┌──
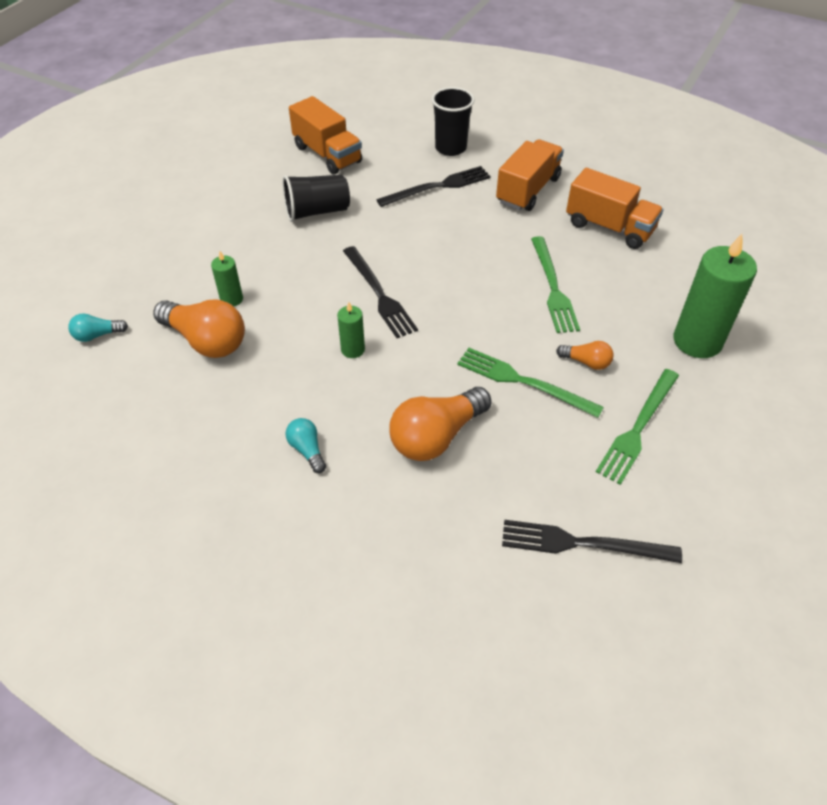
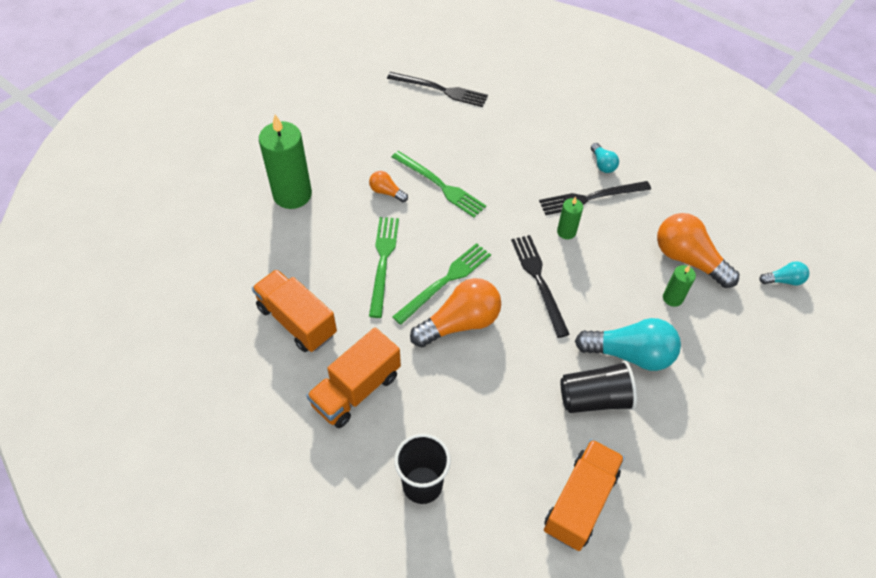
camera: 170 degrees left, 5 degrees up
orange truck [289,96,362,175] -> orange truck turned 60 degrees clockwise [544,439,625,551]
black fork [377,166,491,207] -> black fork moved to [539,181,651,215]
orange light bulb [389,387,492,461] -> orange light bulb moved to [410,278,501,347]
green fork [596,369,679,485] -> green fork moved to [392,243,491,325]
none -> turquoise light bulb [575,318,681,371]

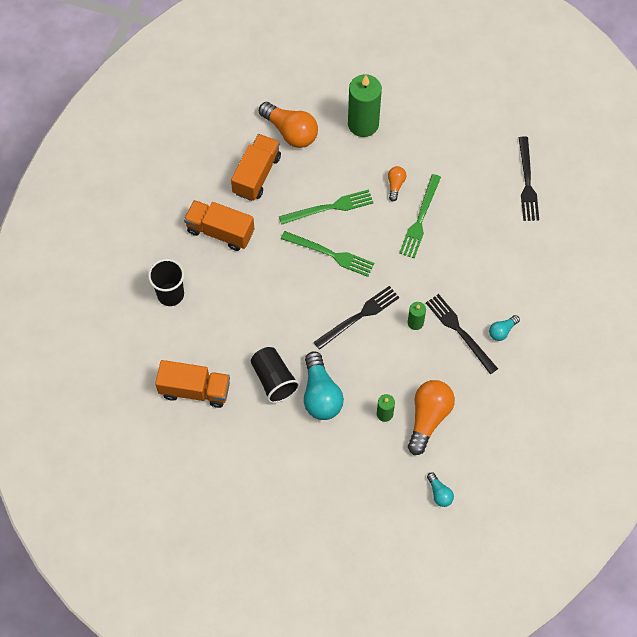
camera: 70 degrees right, 10 degrees up
orange light bulb [410,278,501,347] -> orange light bulb moved to [259,102,318,148]

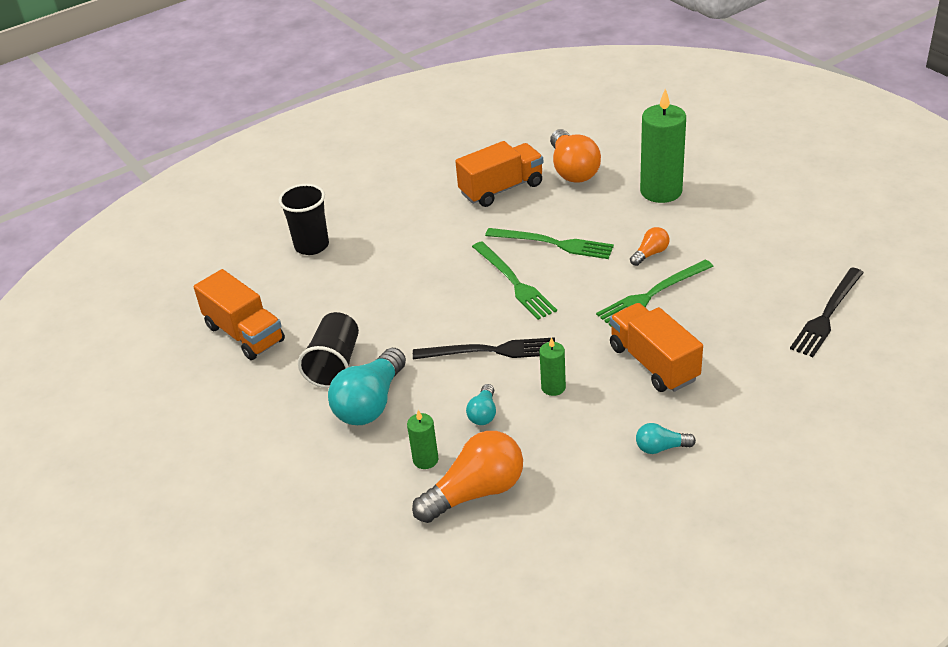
camera: 40 degrees right, 25 degrees down
orange truck [184,200,254,251] -> orange truck moved to [610,303,703,392]
black fork [426,294,498,374] -> none
turquoise light bulb [427,472,454,507] -> turquoise light bulb moved to [466,384,496,425]

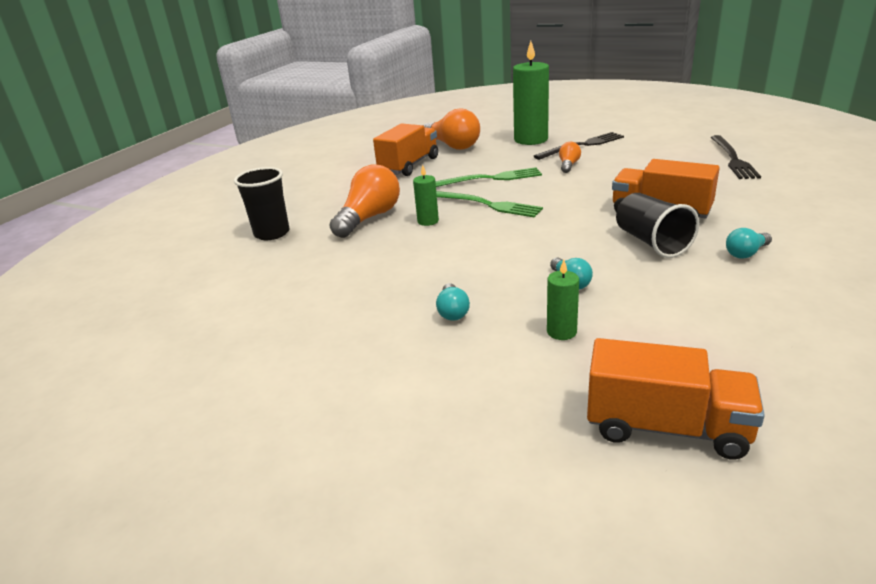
camera: 30 degrees left, 10 degrees down
orange truck [194,269,285,360] -> orange truck moved to [587,338,765,459]
black cup [298,312,359,388] -> black cup moved to [616,193,699,258]
turquoise light bulb [328,348,406,425] -> turquoise light bulb [436,283,470,321], size x0.50
orange light bulb [412,431,523,523] -> orange light bulb moved to [329,165,400,238]
black fork [413,337,555,359] -> black fork moved to [534,132,624,160]
green candle [540,337,566,396] -> green candle moved to [413,165,439,226]
green fork [596,259,714,326] -> none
└──
#### WHAT YOU ARE ASKED TO DO:
The lines to copy begin with the one containing "camera: 40 degrees right, 25 degrees down" and end with the last line of the entries above; copy them exactly, minus the pictures.

#### SOLUTION TO THE PROBLEM:
camera: 40 degrees right, 25 degrees down
orange truck [184,200,254,251] -> orange truck moved to [610,303,703,392]
black fork [426,294,498,374] -> none
turquoise light bulb [427,472,454,507] -> turquoise light bulb moved to [466,384,496,425]

camera: 30 degrees left, 10 degrees down
orange truck [194,269,285,360] -> orange truck moved to [587,338,765,459]
black cup [298,312,359,388] -> black cup moved to [616,193,699,258]
turquoise light bulb [328,348,406,425] -> turquoise light bulb [436,283,470,321], size x0.50
orange light bulb [412,431,523,523] -> orange light bulb moved to [329,165,400,238]
black fork [413,337,555,359] -> black fork moved to [534,132,624,160]
green candle [540,337,566,396] -> green candle moved to [413,165,439,226]
green fork [596,259,714,326] -> none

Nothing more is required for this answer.